▶ Object matching data:
[Start of section]
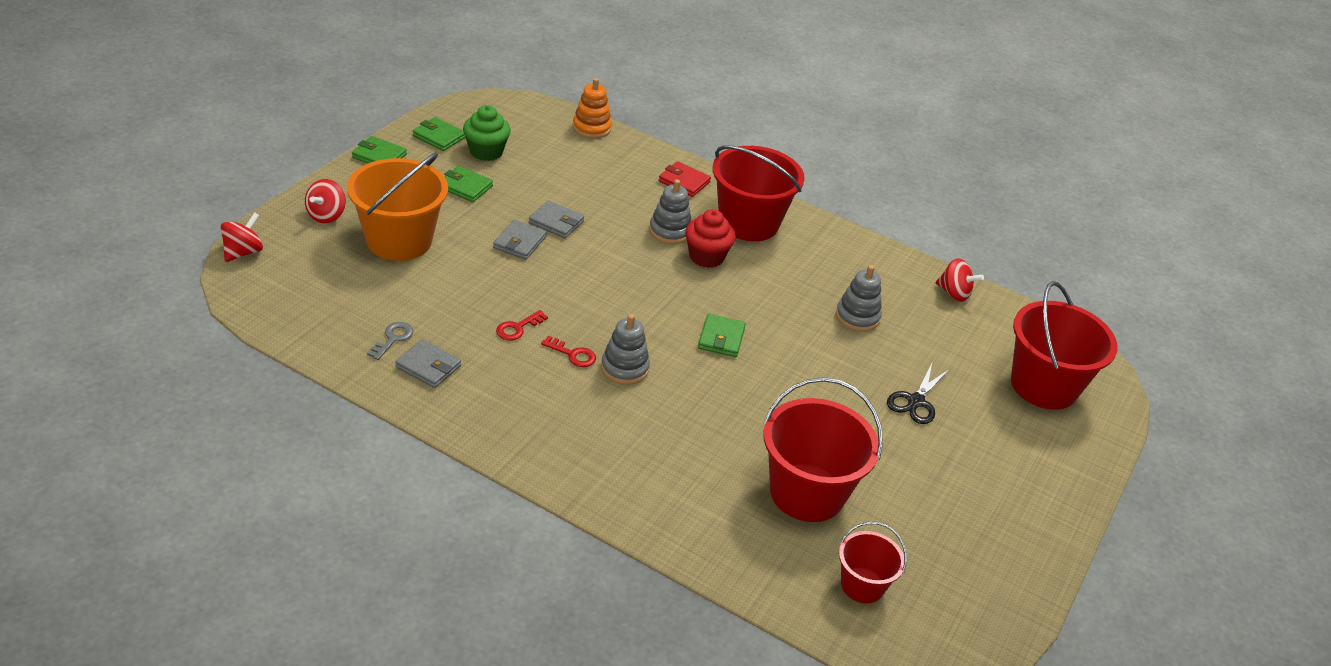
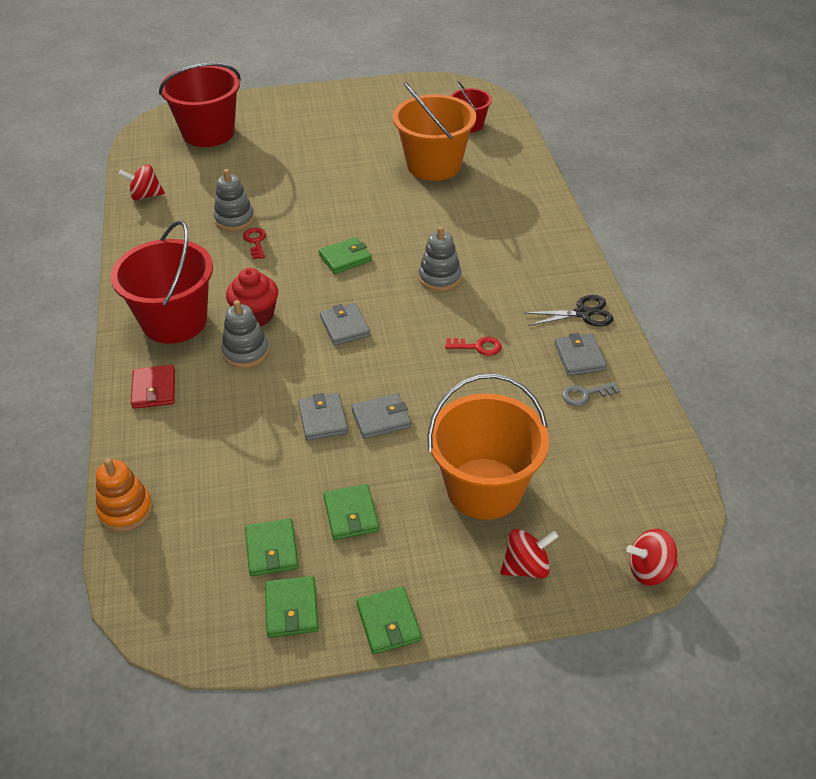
camera: 125 degrees left, 5 degrees up
green cupcake [463,105,511,161] -> green wallet [245,518,298,576]
red key [541,336,596,367] -> red key moved to [243,228,266,259]
red bucket [763,377,883,522] -> orange bucket [393,82,476,181]
black scissors [887,364,950,424] -> black scissors moved to [524,295,614,326]
red spinning top [936,258,984,302] -> red spinning top turned 90 degrees counterclockwise [119,164,165,201]
none -> grey wallet [320,303,370,346]

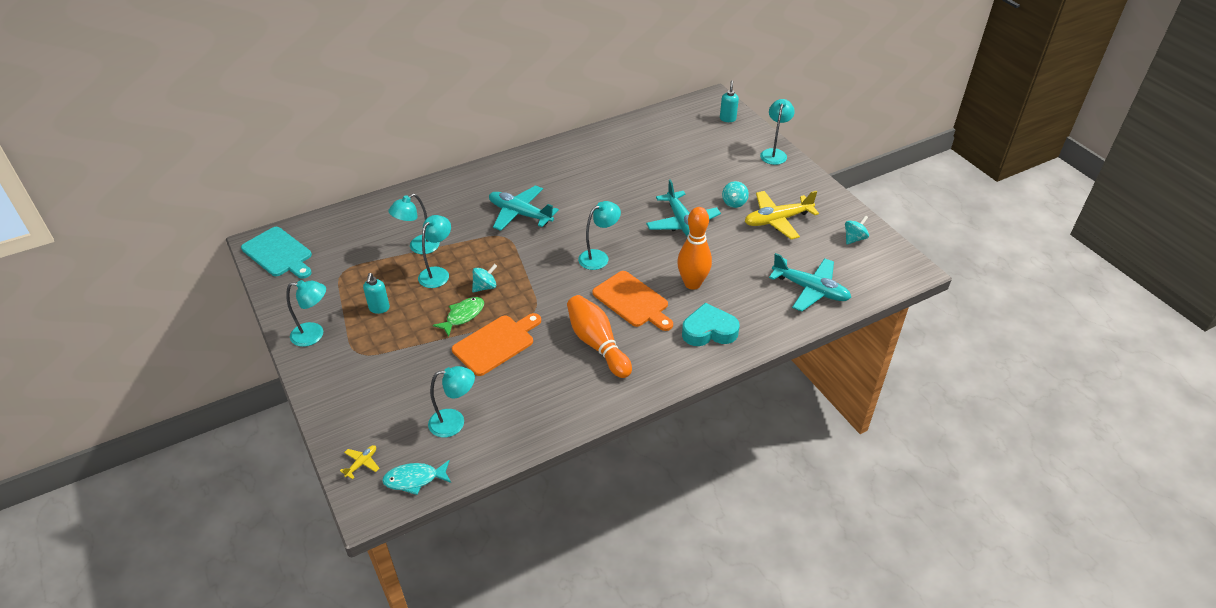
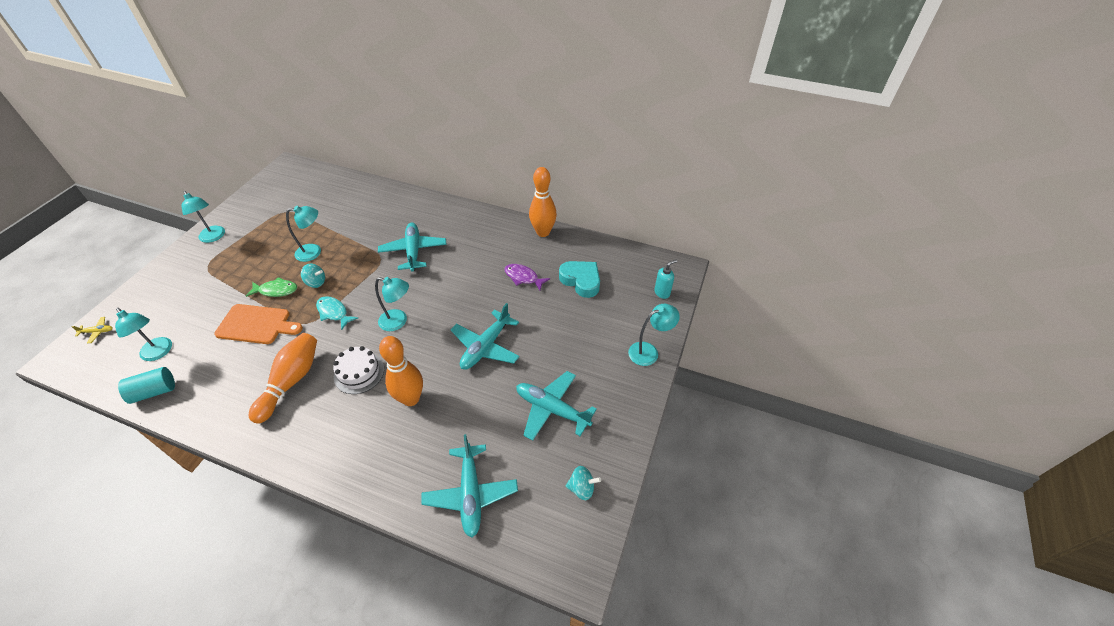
camera: 50 degrees right, 5 degrees up
turquoise cutting board [241,227,312,279] -> none
turquoise soap dispenser [363,273,390,314] -> none
turquoise fish [382,460,451,495] -> turquoise fish moved to [316,296,358,330]
turquoise lamp [388,194,440,254] -> none
orange cutting board [592,271,673,331] -> white cake [333,346,384,394]
turquoise heart [682,303,739,346] -> turquoise heart moved to [559,261,600,298]
turquoise spinning top [722,181,749,208] -> none
yellow plane [745,191,819,240] -> turquoise plane [516,371,597,441]
none -> turquoise cylinder [118,367,175,404]
none -> purple fish [504,264,550,290]
none -> orange bowling pin [529,167,557,237]

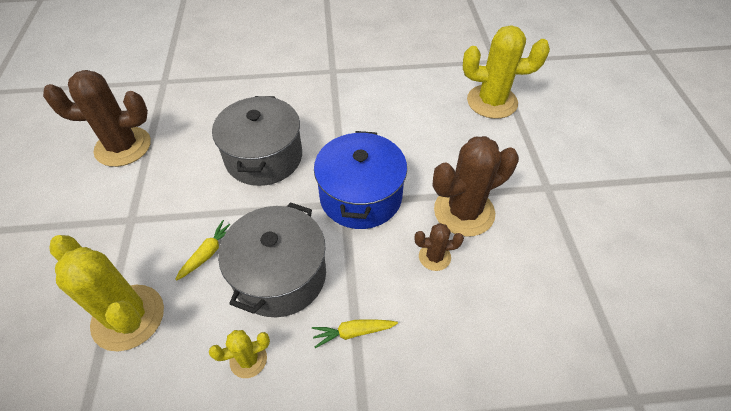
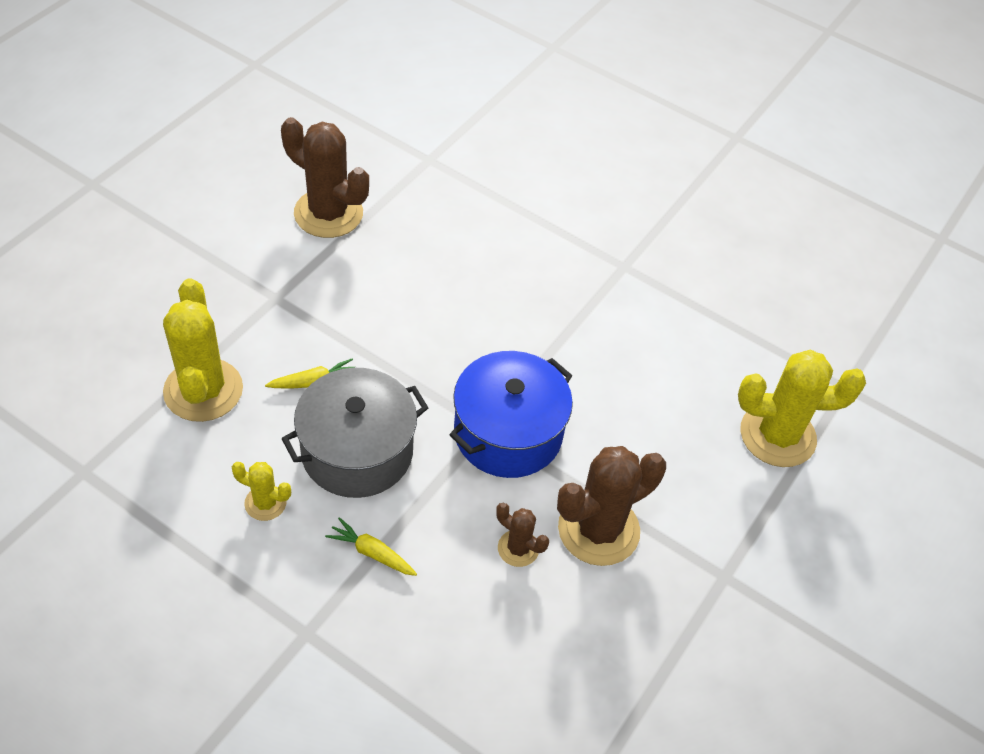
camera: 35 degrees right, 0 degrees up
grey pot [212,96,302,186] -> none
brown cactus [433,136,519,237] -> brown cactus turned 45 degrees counterclockwise [557,446,666,566]
yellow cactus [463,25,550,119] -> yellow cactus turned 45 degrees counterclockwise [738,350,866,467]

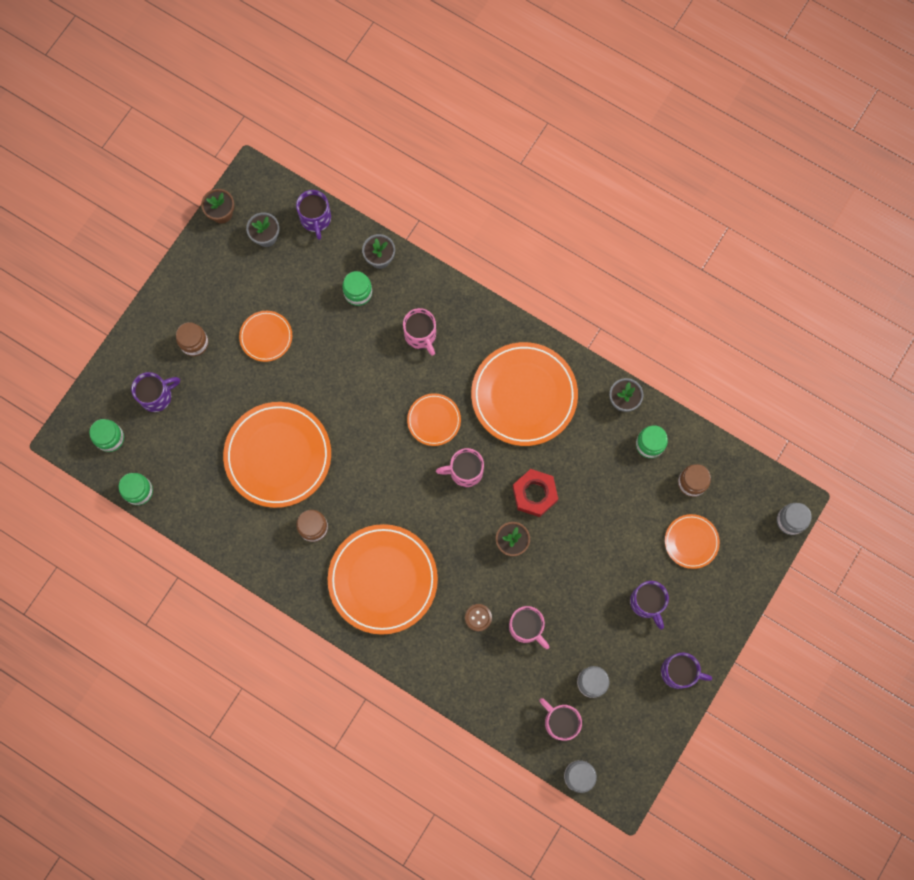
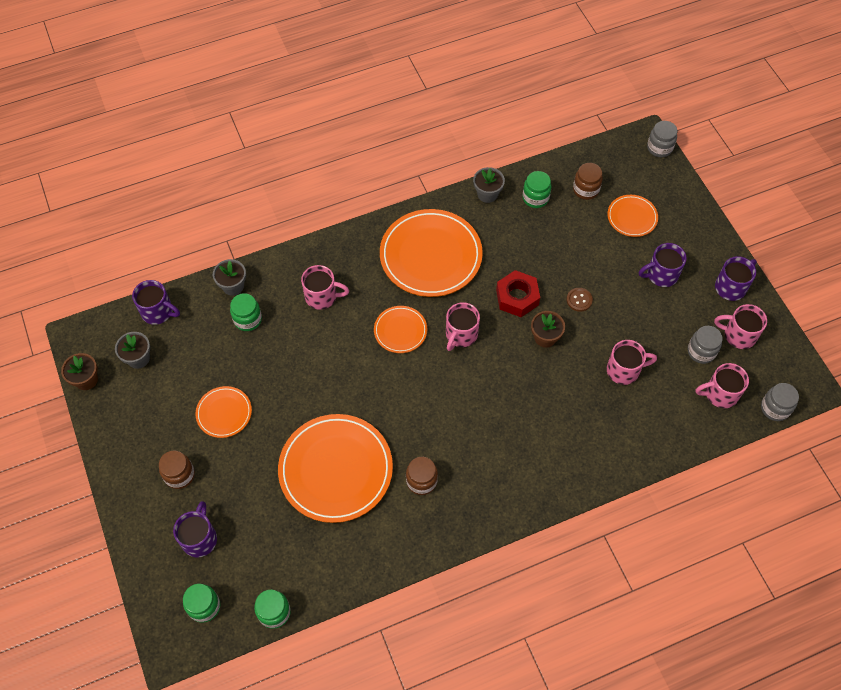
camera: 55 degrees left, 15 degrees down
orange plate [328,524,438,635] -> none
brown button [465,604,492,631] -> brown button moved to [567,288,593,312]
purple mug [630,581,669,630] -> purple mug turned 150 degrees clockwise [639,243,687,287]
none -> pink mug [714,304,767,349]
[End of section]
▶ What you have to do:
Retype exactly. Start at the line with "purple mug [630,581,669,630]" and stop at the last line of the data.

▶ Exercise response:
purple mug [630,581,669,630] -> purple mug turned 150 degrees clockwise [639,243,687,287]
none -> pink mug [714,304,767,349]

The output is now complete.